Pictures must not appear in the copy. Restate exactly the lines below from the one with "R2: none -> 47 (GND, VDD)" through the one with "VR1: 100k (GND, VDD, wiper", inclusive.

--- Supplied data Enclosed Below ---

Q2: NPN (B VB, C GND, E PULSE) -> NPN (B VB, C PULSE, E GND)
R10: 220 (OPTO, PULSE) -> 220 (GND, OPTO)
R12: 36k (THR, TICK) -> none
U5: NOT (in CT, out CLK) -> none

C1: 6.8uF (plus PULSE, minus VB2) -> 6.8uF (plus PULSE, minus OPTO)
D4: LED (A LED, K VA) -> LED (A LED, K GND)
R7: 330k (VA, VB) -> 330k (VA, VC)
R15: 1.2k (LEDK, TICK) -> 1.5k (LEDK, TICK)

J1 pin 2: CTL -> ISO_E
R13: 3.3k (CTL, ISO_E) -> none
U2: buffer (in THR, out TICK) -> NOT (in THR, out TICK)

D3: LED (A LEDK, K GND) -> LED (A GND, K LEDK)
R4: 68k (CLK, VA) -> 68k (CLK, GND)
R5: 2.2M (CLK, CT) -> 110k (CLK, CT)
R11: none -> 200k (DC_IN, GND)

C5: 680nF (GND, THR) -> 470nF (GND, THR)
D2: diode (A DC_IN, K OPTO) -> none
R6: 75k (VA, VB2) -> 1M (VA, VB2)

--- End of Enclosed Supplied data ---
--- Supplied data Enclosed Below ---

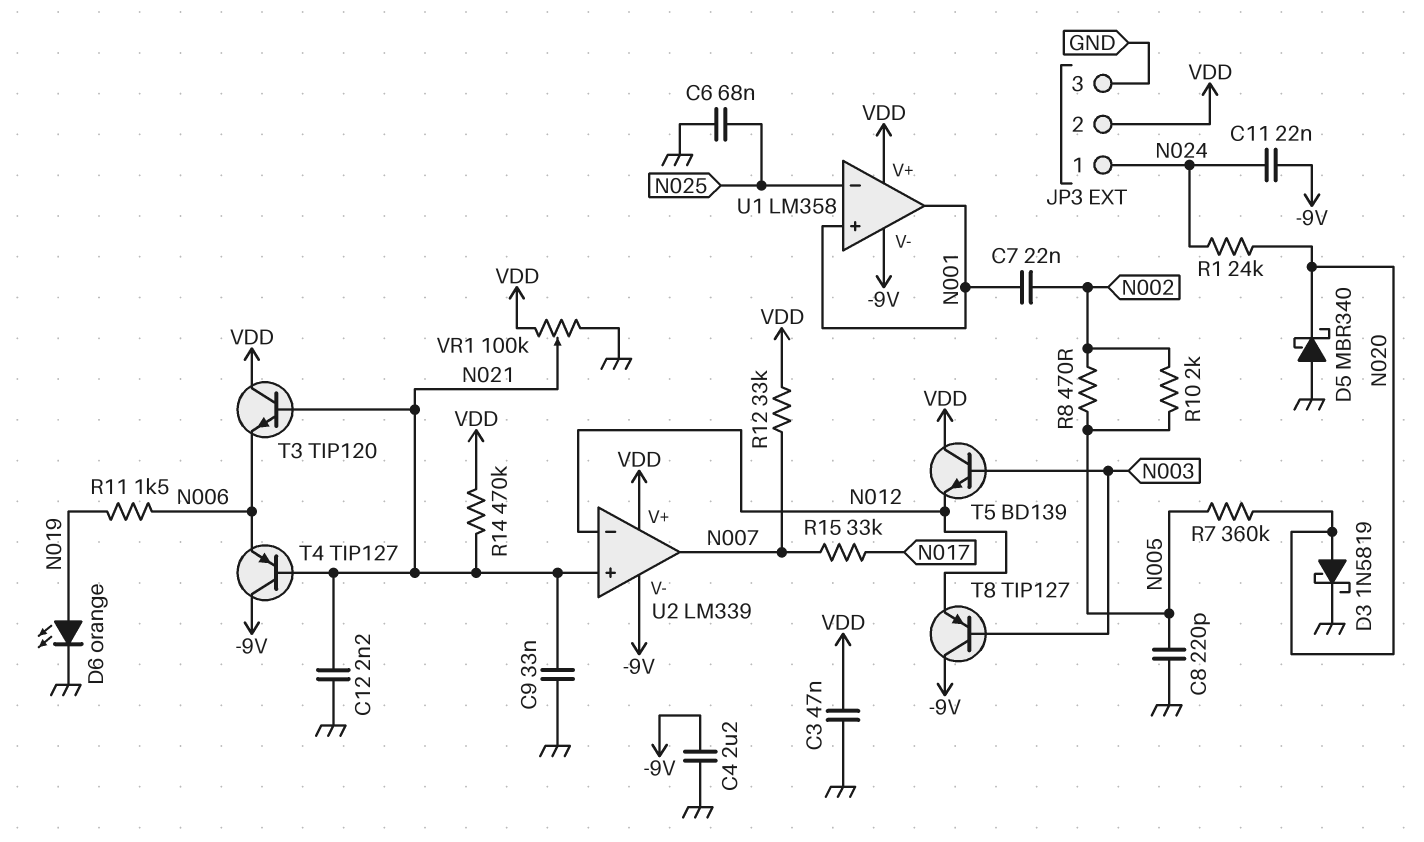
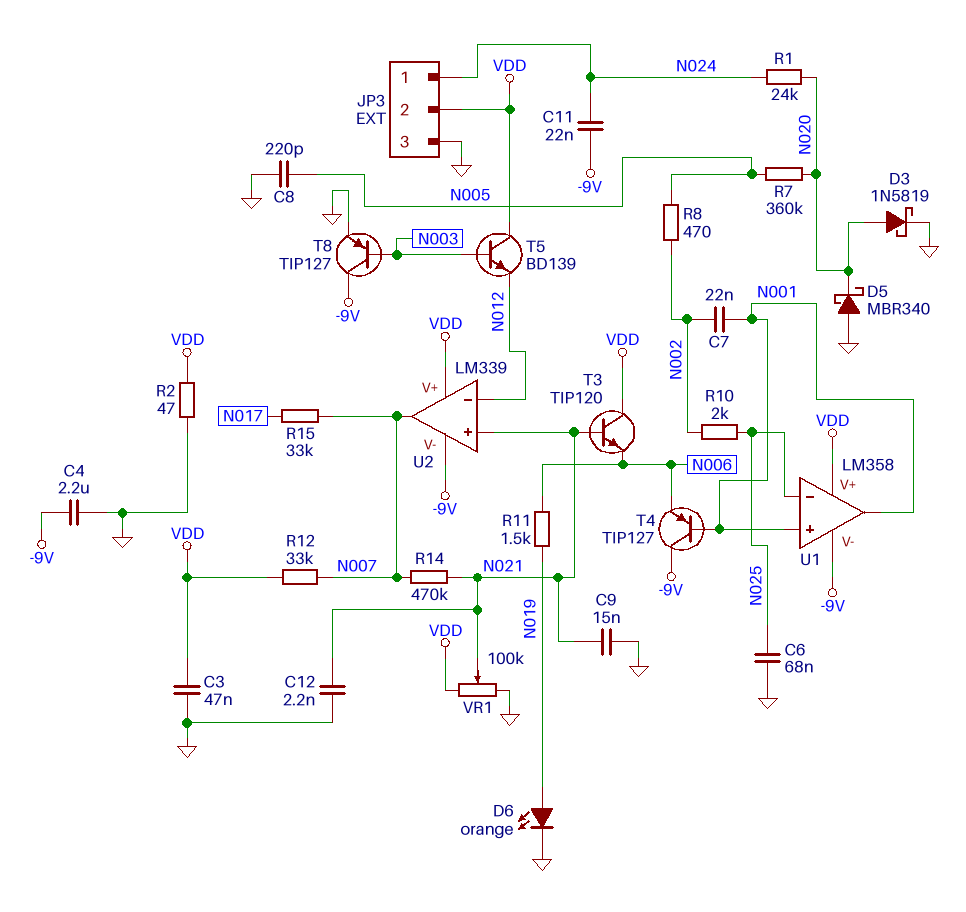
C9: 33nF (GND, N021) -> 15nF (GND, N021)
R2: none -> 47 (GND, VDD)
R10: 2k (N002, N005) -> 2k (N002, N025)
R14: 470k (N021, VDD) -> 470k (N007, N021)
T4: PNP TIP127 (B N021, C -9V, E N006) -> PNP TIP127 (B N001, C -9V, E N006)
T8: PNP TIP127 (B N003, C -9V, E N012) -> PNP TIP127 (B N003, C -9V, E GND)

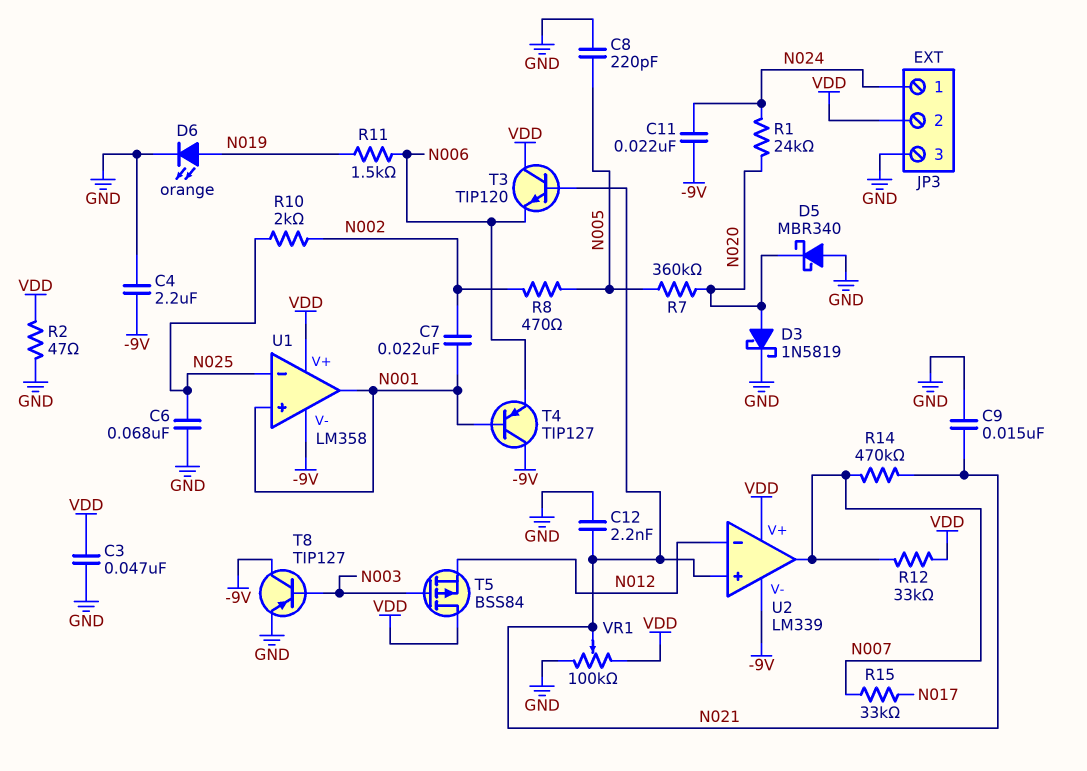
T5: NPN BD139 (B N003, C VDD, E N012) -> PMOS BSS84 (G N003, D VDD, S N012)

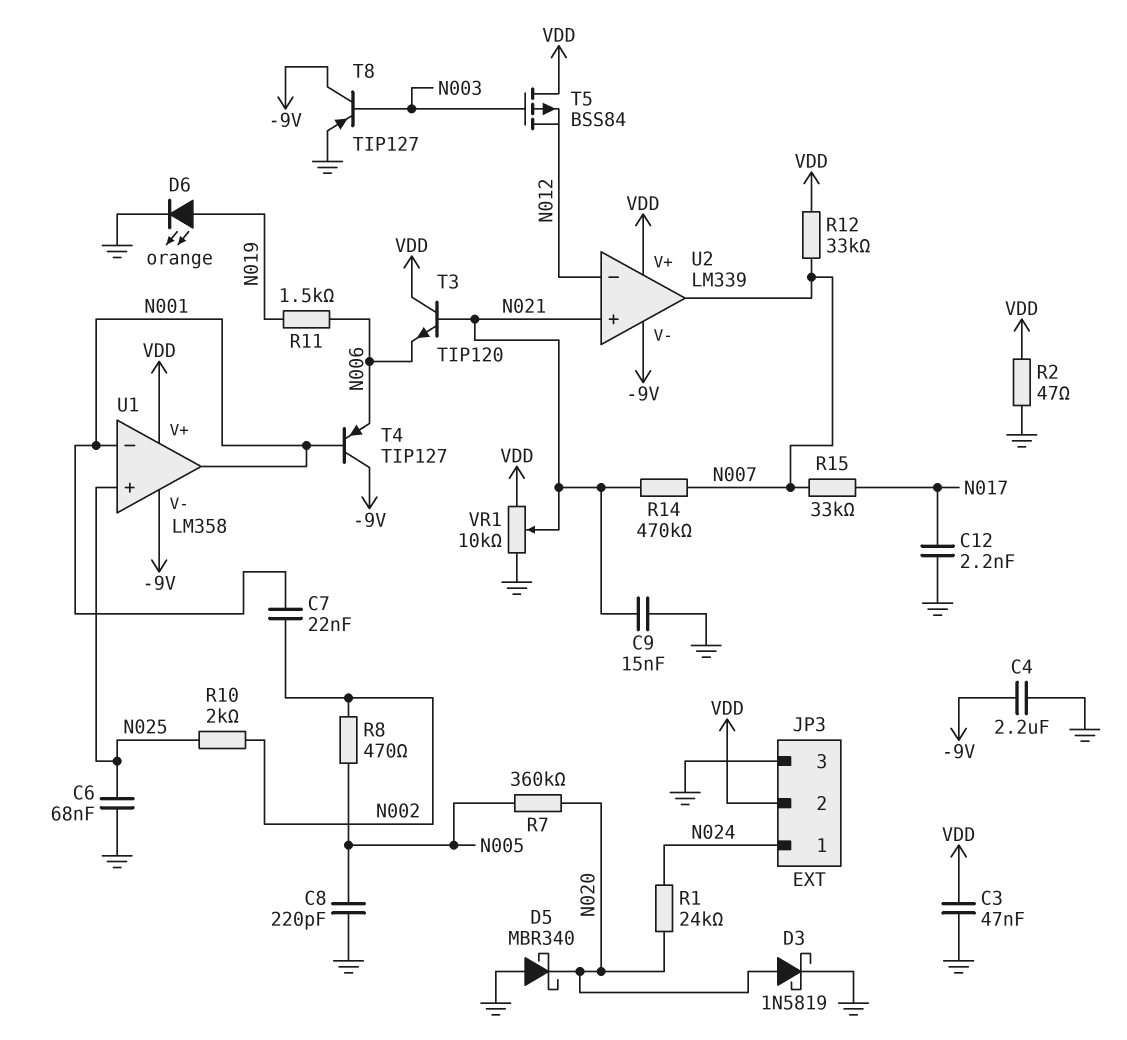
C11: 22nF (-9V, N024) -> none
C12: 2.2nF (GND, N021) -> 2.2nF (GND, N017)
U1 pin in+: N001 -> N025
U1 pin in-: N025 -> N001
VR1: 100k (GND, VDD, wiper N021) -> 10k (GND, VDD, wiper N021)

--- End of Enclosed Supplied data ---

- _Answer to this exercise_
R2: none -> 47 (GND, VDD)
R10: 2k (N002, N005) -> 2k (N002, N025)
R14: 470k (N021, VDD) -> 470k (N007, N021)
T4: PNP TIP127 (B N021, C -9V, E N006) -> PNP TIP127 (B N001, C -9V, E N006)
T8: PNP TIP127 (B N003, C -9V, E N012) -> PNP TIP127 (B N003, C -9V, E GND)

T5: NPN BD139 (B N003, C VDD, E N012) -> PMOS BSS84 (G N003, D VDD, S N012)

C11: 22nF (-9V, N024) -> none
C12: 2.2nF (GND, N021) -> 2.2nF (GND, N017)
U1 pin in+: N001 -> N025
U1 pin in-: N025 -> N001
VR1: 100k (GND, VDD, wiper N021) -> 10k (GND, VDD, wiper N021)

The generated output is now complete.